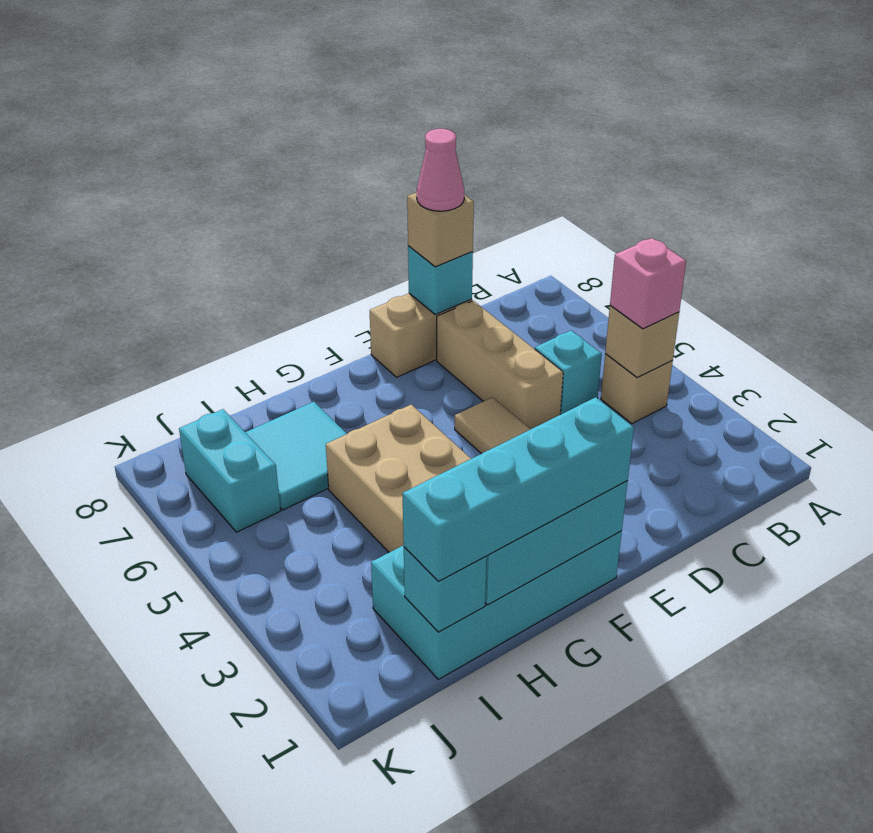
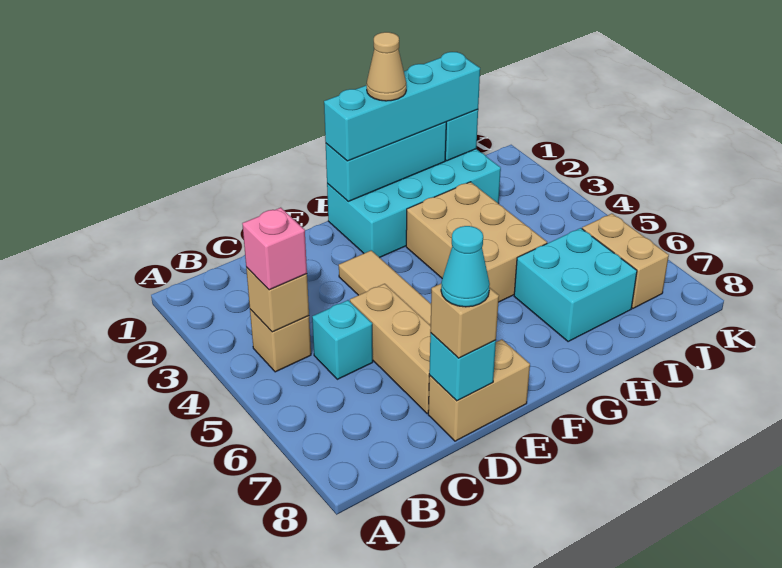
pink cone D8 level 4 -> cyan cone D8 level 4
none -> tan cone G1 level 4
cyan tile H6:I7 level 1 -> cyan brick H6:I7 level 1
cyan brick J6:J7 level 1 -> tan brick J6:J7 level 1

******************************

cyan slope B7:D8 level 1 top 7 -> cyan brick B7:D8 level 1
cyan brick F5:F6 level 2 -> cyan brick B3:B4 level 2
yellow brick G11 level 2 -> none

******************************

- **What you will do**: Among the entries above, find the line with "cyan tile H6:I7" and the line with "cyan brick J6:J7"; give again exactly these two lines and all lines between them.

- **Solution below**:
cyan tile H6:I7 level 1 -> cyan brick H6:I7 level 1
cyan brick J6:J7 level 1 -> tan brick J6:J7 level 1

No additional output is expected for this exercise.